# WHAT THE EXERCISE ASKS
Every line below from the one containing "camera: 55 degrees left, 5 degrees up" through the one containing "fomalil (brown) <283,371,347,395>" must be transcribed exactly. Omit all lines outside that stretch.
%%
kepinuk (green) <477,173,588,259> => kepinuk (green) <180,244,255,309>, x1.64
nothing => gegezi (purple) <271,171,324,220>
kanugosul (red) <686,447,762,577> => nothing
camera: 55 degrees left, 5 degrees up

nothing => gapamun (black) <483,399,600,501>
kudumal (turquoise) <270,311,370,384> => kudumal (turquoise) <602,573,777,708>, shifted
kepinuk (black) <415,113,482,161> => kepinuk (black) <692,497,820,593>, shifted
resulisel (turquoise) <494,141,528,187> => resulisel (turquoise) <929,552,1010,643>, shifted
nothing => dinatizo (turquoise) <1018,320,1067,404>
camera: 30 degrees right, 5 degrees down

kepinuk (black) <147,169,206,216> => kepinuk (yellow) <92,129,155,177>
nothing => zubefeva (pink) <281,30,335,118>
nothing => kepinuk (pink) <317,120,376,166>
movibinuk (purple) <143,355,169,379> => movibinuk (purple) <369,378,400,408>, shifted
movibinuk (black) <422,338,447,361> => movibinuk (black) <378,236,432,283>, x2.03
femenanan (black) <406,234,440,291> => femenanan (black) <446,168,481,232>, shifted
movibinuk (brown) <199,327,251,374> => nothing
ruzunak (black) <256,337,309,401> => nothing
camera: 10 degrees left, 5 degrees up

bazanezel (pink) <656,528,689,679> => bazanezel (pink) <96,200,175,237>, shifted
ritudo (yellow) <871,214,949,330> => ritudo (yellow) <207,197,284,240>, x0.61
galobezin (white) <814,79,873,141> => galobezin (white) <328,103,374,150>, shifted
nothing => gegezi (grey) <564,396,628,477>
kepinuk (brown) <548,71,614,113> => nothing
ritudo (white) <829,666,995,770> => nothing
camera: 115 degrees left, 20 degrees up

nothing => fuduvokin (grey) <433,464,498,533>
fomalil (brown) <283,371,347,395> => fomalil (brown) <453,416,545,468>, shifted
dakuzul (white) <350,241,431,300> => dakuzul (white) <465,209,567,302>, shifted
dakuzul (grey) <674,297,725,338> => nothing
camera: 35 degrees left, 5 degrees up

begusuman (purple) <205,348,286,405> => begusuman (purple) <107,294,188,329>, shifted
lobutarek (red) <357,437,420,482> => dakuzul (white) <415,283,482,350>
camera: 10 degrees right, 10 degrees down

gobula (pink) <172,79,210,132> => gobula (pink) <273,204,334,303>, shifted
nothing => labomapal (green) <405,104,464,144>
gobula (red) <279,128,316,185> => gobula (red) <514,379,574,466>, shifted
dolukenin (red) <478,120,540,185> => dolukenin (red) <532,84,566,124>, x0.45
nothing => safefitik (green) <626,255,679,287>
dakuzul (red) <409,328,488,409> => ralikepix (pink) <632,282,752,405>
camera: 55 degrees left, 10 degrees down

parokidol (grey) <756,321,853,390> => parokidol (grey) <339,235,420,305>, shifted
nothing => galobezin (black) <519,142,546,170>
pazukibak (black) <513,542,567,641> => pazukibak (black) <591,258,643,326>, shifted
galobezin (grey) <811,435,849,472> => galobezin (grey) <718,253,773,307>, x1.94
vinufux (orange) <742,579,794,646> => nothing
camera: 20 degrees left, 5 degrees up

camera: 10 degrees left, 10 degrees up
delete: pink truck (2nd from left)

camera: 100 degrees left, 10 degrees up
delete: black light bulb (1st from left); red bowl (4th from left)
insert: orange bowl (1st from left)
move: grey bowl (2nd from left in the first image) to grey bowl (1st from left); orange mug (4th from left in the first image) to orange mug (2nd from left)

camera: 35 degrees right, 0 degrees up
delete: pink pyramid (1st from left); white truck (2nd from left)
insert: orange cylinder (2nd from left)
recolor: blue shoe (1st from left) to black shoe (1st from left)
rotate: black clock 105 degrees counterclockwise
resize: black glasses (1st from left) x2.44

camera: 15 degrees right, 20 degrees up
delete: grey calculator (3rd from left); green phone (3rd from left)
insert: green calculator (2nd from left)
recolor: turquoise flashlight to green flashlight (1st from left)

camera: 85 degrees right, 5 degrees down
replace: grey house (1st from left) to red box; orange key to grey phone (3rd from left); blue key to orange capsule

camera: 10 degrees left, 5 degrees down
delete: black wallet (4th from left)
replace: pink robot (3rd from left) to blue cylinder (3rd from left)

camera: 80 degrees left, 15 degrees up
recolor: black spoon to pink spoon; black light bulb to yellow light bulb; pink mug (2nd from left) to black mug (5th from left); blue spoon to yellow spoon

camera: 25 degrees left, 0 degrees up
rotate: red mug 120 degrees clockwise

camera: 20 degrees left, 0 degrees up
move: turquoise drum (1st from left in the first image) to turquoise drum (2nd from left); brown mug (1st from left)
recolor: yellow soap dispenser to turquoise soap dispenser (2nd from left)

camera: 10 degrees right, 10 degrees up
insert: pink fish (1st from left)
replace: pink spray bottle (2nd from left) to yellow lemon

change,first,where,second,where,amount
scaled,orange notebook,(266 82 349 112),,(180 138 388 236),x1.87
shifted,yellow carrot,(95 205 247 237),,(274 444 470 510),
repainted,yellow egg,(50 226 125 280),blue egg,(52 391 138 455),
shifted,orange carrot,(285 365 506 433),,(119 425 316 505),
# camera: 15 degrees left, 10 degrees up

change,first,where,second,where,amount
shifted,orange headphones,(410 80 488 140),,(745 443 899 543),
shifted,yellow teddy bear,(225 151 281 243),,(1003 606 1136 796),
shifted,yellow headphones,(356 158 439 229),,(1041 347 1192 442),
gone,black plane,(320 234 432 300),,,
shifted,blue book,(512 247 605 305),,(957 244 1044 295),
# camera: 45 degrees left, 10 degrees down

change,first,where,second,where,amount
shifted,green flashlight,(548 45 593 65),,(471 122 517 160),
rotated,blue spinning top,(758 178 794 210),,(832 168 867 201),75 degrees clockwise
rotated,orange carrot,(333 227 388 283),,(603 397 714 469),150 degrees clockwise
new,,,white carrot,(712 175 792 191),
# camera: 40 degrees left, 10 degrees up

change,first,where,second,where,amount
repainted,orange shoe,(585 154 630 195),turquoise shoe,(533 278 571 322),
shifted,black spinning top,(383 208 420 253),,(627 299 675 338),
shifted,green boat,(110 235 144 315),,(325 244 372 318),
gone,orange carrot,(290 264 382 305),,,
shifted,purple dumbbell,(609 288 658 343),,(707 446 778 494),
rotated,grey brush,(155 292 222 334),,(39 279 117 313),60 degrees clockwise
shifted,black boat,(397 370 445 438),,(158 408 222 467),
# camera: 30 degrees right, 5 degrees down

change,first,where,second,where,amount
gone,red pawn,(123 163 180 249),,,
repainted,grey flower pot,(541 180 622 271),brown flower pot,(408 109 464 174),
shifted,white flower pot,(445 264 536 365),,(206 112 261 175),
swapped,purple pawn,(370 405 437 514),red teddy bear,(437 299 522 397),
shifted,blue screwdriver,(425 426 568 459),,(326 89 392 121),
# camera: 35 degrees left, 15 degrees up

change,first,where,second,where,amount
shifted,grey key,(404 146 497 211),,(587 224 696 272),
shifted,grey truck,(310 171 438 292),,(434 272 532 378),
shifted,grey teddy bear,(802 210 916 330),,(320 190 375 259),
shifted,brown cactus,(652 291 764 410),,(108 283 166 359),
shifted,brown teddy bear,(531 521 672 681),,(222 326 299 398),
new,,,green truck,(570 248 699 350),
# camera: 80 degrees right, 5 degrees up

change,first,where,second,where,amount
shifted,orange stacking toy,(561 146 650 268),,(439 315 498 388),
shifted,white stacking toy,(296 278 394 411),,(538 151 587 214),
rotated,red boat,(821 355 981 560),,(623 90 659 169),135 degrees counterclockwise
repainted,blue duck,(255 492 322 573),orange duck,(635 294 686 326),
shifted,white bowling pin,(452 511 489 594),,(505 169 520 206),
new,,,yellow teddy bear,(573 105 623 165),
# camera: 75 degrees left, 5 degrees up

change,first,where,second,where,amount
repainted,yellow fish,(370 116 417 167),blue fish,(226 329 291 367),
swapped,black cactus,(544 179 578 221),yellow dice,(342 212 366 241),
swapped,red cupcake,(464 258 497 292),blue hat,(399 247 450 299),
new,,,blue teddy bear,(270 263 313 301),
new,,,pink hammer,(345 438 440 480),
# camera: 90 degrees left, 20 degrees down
%%
# ANSWER TO THIS PROBLEM
camera: 55 degrees left, 5 degrees up

nothing => gapamun (black) <483,399,600,501>
kudumal (turquoise) <270,311,370,384> => kudumal (turquoise) <602,573,777,708>, shifted
kepinuk (black) <415,113,482,161> => kepinuk (black) <692,497,820,593>, shifted
resulisel (turquoise) <494,141,528,187> => resulisel (turquoise) <929,552,1010,643>, shifted
nothing => dinatizo (turquoise) <1018,320,1067,404>
camera: 30 degrees right, 5 degrees down

kepinuk (black) <147,169,206,216> => kepinuk (yellow) <92,129,155,177>
nothing => zubefeva (pink) <281,30,335,118>
nothing => kepinuk (pink) <317,120,376,166>
movibinuk (purple) <143,355,169,379> => movibinuk (purple) <369,378,400,408>, shifted
movibinuk (black) <422,338,447,361> => movibinuk (black) <378,236,432,283>, x2.03
femenanan (black) <406,234,440,291> => femenanan (black) <446,168,481,232>, shifted
movibinuk (brown) <199,327,251,374> => nothing
ruzunak (black) <256,337,309,401> => nothing
camera: 10 degrees left, 5 degrees up

bazanezel (pink) <656,528,689,679> => bazanezel (pink) <96,200,175,237>, shifted
ritudo (yellow) <871,214,949,330> => ritudo (yellow) <207,197,284,240>, x0.61
galobezin (white) <814,79,873,141> => galobezin (white) <328,103,374,150>, shifted
nothing => gegezi (grey) <564,396,628,477>
kepinuk (brown) <548,71,614,113> => nothing
ritudo (white) <829,666,995,770> => nothing
camera: 115 degrees left, 20 degrees up

nothing => fuduvokin (grey) <433,464,498,533>
fomalil (brown) <283,371,347,395> => fomalil (brown) <453,416,545,468>, shifted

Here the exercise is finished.